Everything in the data below is left aside except the lines from the one containing "BT203: 6V (plus" through the one containing "F3: 3A (J2/1, VBAT) -> 100mA (J2/1, VBAT)"; repeat those exactly.

◇ ◇ ◇ ◇ ◇ ◇ ◇

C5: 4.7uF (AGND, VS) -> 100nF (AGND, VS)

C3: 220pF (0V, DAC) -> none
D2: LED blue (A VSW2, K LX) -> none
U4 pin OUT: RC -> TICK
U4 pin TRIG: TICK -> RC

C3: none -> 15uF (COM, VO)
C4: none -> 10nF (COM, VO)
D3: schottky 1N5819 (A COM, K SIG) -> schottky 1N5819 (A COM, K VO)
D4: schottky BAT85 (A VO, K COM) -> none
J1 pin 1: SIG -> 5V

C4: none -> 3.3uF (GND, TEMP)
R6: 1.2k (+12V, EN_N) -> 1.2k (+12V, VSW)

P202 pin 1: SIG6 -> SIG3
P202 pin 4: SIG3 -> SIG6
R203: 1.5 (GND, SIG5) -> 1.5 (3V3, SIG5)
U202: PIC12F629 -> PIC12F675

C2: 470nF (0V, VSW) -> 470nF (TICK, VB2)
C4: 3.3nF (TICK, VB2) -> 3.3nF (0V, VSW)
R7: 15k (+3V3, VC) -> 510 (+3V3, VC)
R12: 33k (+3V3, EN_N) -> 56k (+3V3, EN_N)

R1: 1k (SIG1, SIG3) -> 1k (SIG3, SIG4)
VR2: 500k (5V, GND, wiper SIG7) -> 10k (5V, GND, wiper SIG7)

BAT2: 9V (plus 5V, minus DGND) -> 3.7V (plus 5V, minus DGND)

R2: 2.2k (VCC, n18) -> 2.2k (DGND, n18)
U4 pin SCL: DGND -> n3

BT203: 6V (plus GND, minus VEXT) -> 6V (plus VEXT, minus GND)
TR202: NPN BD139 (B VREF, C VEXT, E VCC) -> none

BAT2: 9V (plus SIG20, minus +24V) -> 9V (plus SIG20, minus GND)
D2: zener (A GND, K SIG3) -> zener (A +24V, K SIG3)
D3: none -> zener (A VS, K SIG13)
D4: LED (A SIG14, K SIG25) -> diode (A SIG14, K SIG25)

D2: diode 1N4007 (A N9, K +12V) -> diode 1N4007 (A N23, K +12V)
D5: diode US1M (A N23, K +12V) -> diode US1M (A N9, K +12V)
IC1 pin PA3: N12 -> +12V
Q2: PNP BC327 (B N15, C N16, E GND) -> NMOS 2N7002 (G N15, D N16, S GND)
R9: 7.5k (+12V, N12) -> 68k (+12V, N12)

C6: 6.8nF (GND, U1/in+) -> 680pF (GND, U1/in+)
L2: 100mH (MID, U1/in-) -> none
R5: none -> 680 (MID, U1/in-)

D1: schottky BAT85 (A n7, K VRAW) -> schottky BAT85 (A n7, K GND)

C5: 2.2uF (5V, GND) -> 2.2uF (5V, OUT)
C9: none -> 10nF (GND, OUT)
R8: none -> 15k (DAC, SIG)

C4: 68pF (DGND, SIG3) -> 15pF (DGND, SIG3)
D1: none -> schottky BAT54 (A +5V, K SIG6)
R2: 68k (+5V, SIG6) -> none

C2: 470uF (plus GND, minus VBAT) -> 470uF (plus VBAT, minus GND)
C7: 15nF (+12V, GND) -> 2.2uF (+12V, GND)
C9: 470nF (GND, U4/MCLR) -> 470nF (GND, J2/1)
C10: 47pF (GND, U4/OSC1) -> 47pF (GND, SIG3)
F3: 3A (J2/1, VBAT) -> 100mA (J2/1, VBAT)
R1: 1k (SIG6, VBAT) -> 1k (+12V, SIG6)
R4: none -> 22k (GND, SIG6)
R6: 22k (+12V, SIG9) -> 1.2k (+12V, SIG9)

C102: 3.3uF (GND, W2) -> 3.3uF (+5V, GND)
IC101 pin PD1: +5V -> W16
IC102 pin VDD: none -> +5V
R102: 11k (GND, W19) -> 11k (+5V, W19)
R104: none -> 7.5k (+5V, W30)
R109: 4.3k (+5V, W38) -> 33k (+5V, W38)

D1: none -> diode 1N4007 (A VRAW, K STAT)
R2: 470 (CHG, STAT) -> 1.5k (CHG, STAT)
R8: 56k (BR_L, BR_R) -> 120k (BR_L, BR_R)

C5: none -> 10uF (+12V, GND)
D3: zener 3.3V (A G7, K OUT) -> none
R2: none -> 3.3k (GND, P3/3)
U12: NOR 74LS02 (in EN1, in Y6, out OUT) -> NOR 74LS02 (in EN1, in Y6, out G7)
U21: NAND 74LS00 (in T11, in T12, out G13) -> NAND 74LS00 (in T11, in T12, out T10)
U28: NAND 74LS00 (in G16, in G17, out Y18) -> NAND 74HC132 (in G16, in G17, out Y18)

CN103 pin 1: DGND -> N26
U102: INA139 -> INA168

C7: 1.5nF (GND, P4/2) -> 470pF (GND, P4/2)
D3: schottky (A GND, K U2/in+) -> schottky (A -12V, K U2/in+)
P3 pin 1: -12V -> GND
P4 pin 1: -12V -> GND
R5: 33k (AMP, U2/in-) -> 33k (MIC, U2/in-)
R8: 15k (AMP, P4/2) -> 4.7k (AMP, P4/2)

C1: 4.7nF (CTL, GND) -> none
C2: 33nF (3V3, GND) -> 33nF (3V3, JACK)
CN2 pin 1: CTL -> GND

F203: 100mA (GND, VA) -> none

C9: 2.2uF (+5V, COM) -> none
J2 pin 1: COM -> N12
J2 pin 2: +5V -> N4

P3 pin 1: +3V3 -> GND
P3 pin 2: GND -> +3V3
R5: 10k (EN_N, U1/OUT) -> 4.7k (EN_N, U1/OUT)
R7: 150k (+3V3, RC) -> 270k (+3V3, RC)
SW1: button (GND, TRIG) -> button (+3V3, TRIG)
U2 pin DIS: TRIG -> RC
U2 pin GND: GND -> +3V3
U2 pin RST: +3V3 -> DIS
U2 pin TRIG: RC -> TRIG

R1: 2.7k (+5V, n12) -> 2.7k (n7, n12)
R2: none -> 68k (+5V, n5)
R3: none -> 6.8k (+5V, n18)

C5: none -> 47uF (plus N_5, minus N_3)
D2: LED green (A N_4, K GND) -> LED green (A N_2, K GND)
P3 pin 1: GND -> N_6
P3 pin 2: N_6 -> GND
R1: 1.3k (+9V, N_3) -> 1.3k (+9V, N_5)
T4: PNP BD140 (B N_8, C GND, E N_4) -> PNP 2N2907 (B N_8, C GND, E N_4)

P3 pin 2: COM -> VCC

◇ ◇ ◇ ◇ ◇ ◇ ◇

> **TASK RESULT**:
BT203: 6V (plus GND, minus VEXT) -> 6V (plus VEXT, minus GND)
TR202: NPN BD139 (B VREF, C VEXT, E VCC) -> none

BAT2: 9V (plus SIG20, minus +24V) -> 9V (plus SIG20, minus GND)
D2: zener (A GND, K SIG3) -> zener (A +24V, K SIG3)
D3: none -> zener (A VS, K SIG13)
D4: LED (A SIG14, K SIG25) -> diode (A SIG14, K SIG25)

D2: diode 1N4007 (A N9, K +12V) -> diode 1N4007 (A N23, K +12V)
D5: diode US1M (A N23, K +12V) -> diode US1M (A N9, K +12V)
IC1 pin PA3: N12 -> +12V
Q2: PNP BC327 (B N15, C N16, E GND) -> NMOS 2N7002 (G N15, D N16, S GND)
R9: 7.5k (+12V, N12) -> 68k (+12V, N12)

C6: 6.8nF (GND, U1/in+) -> 680pF (GND, U1/in+)
L2: 100mH (MID, U1/in-) -> none
R5: none -> 680 (MID, U1/in-)

D1: schottky BAT85 (A n7, K VRAW) -> schottky BAT85 (A n7, K GND)

C5: 2.2uF (5V, GND) -> 2.2uF (5V, OUT)
C9: none -> 10nF (GND, OUT)
R8: none -> 15k (DAC, SIG)

C4: 68pF (DGND, SIG3) -> 15pF (DGND, SIG3)
D1: none -> schottky BAT54 (A +5V, K SIG6)
R2: 68k (+5V, SIG6) -> none

C2: 470uF (plus GND, minus VBAT) -> 470uF (plus VBAT, minus GND)
C7: 15nF (+12V, GND) -> 2.2uF (+12V, GND)
C9: 470nF (GND, U4/MCLR) -> 470nF (GND, J2/1)
C10: 47pF (GND, U4/OSC1) -> 47pF (GND, SIG3)
F3: 3A (J2/1, VBAT) -> 100mA (J2/1, VBAT)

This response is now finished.